* [WORK REQUIRED]:
Among the records below, find each line bearing the word "button" and copy it.

(Detected change data)
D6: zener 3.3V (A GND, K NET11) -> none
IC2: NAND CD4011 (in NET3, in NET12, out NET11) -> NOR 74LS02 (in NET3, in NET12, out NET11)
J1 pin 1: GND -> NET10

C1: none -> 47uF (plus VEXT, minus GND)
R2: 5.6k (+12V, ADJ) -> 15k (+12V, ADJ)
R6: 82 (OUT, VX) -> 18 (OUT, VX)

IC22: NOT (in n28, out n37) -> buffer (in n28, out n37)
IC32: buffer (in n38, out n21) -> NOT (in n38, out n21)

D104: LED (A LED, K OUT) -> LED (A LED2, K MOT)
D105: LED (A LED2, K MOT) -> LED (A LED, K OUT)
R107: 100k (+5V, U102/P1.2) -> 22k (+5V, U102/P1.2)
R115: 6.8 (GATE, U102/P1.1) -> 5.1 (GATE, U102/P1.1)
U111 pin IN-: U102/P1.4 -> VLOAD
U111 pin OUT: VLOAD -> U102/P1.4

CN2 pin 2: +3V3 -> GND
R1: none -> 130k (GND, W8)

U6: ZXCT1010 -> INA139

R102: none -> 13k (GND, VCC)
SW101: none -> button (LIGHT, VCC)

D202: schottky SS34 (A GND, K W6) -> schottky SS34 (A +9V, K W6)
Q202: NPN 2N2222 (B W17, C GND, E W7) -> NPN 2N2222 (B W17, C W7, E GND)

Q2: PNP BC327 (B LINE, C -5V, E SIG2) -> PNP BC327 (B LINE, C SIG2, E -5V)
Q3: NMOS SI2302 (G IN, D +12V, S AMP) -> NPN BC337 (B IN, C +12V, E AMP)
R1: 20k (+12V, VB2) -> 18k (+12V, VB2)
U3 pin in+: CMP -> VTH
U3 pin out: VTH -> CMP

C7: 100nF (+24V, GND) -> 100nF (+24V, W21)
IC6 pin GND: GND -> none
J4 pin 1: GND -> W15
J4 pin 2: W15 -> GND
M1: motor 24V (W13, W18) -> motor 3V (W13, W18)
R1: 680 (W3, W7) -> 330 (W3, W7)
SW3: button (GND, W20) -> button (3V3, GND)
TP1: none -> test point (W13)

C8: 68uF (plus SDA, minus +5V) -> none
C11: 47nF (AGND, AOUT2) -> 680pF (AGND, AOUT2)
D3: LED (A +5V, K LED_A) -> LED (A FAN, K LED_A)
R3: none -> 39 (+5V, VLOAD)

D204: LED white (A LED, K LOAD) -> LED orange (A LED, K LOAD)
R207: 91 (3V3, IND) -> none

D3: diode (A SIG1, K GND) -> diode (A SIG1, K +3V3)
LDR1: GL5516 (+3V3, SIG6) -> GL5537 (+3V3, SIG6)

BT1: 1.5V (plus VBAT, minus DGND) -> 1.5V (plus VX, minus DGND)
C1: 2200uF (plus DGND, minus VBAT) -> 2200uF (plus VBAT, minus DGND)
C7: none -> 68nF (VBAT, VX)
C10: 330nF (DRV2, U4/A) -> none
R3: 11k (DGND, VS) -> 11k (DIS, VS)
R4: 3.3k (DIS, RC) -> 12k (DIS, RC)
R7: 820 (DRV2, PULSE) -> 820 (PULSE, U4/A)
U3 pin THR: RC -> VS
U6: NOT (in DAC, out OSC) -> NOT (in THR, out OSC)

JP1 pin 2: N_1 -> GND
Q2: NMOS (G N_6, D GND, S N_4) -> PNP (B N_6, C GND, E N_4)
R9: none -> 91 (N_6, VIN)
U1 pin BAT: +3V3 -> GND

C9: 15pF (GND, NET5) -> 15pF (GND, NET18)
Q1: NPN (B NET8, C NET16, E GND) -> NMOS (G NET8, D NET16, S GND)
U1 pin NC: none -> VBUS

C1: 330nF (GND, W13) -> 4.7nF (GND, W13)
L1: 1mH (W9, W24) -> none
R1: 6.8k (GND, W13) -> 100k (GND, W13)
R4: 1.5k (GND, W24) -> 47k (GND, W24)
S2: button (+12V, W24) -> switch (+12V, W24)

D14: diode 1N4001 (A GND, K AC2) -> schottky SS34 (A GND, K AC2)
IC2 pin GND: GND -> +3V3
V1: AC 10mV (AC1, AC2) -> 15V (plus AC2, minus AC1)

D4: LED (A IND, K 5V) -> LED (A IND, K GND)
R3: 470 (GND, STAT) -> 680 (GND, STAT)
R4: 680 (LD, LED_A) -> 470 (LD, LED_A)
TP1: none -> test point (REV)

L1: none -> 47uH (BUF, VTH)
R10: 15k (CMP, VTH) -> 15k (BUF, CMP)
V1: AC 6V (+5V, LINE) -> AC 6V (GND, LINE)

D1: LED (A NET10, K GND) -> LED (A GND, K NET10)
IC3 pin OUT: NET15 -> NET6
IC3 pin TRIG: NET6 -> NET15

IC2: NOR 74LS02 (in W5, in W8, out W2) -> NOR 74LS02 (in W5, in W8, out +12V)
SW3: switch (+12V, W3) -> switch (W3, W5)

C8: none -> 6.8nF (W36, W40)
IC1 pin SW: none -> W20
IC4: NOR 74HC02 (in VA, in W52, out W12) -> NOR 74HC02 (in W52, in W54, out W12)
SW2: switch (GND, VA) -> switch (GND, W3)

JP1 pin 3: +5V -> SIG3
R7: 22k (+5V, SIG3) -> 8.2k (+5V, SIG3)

* [OUTPUT OF THE EXERCISE]:
SW101: none -> button (LIGHT, VCC)
SW3: button (GND, W20) -> button (3V3, GND)
S2: button (+12V, W24) -> switch (+12V, W24)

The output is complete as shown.